=== The input ===
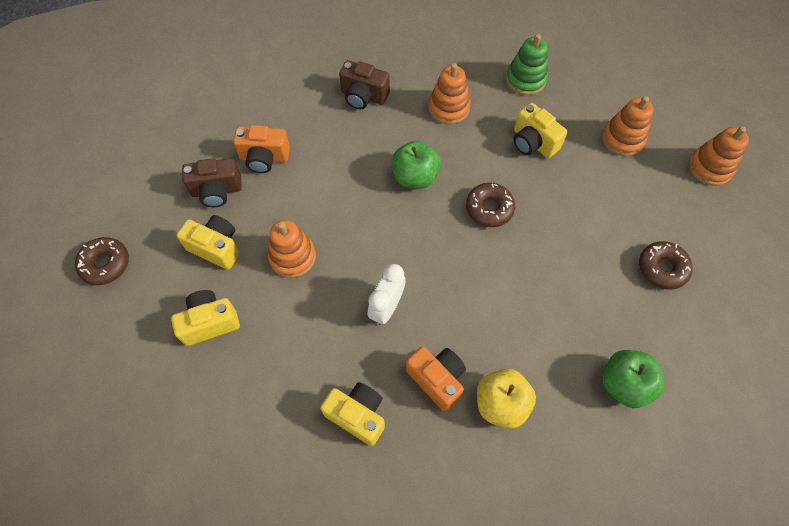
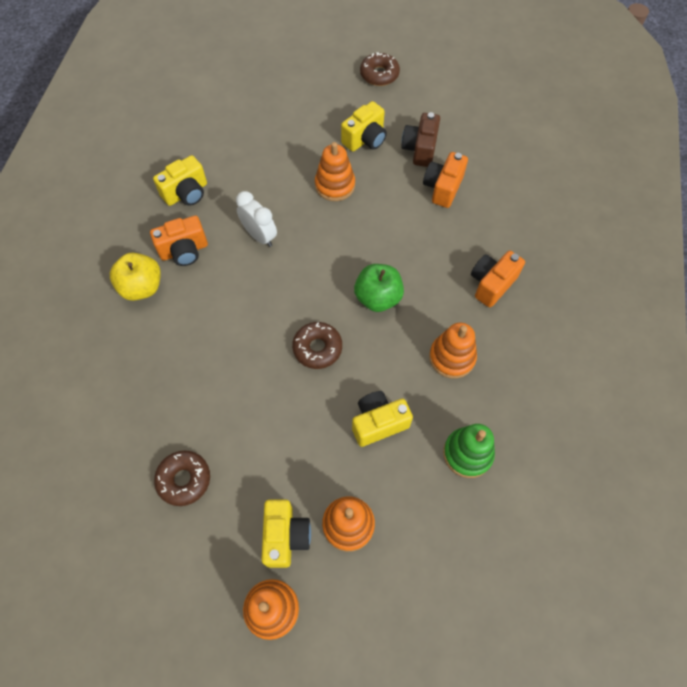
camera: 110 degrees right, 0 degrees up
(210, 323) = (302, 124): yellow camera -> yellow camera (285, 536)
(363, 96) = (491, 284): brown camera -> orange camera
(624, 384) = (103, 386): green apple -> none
===
=== The input ===
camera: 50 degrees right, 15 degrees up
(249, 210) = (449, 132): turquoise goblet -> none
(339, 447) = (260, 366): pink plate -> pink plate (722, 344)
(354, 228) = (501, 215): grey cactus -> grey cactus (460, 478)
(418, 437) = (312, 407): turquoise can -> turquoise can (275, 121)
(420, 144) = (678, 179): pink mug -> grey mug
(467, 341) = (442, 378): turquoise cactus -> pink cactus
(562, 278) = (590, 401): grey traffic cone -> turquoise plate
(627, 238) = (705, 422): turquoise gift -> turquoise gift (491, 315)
===
=== The input ===
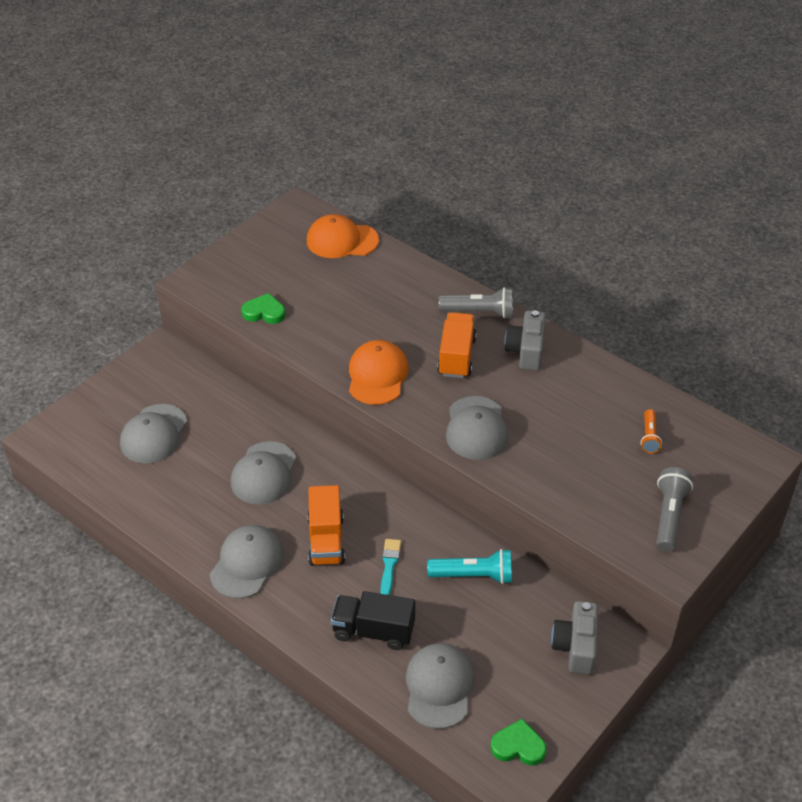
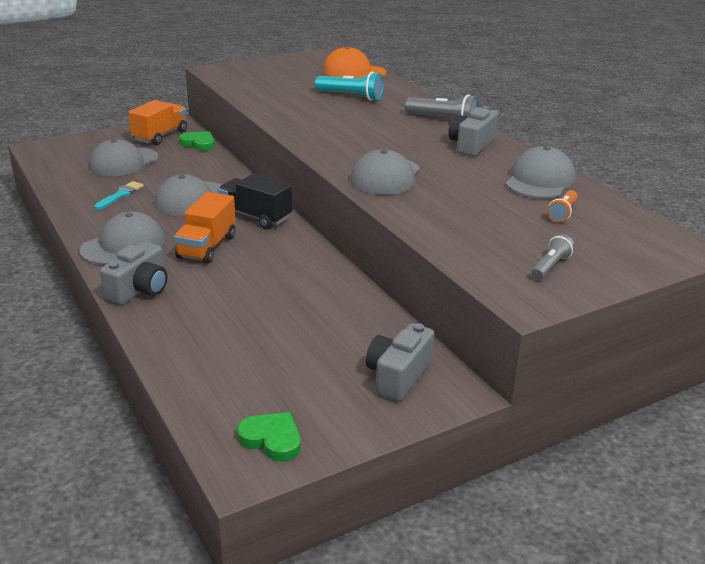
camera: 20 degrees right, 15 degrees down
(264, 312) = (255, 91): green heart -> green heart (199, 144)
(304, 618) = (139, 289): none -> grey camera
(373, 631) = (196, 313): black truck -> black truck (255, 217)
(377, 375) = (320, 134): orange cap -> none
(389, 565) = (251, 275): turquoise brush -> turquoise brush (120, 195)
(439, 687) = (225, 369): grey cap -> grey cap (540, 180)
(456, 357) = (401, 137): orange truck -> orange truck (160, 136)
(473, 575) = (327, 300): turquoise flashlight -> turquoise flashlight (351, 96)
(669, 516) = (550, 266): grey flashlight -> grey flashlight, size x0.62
===
- Task prompt -
The answer is the lines above between the line holding "camera: 110 degrees right, 0 degrees up" and the line holding "(624, 384) = (103, 386): green apple -> none", inclusive, each written out exactly, and no others.

- Result for this exercise -
camera: 110 degrees right, 0 degrees up
(210, 323) = (302, 124): yellow camera -> yellow camera (285, 536)
(363, 96) = (491, 284): brown camera -> orange camera
(624, 384) = (103, 386): green apple -> none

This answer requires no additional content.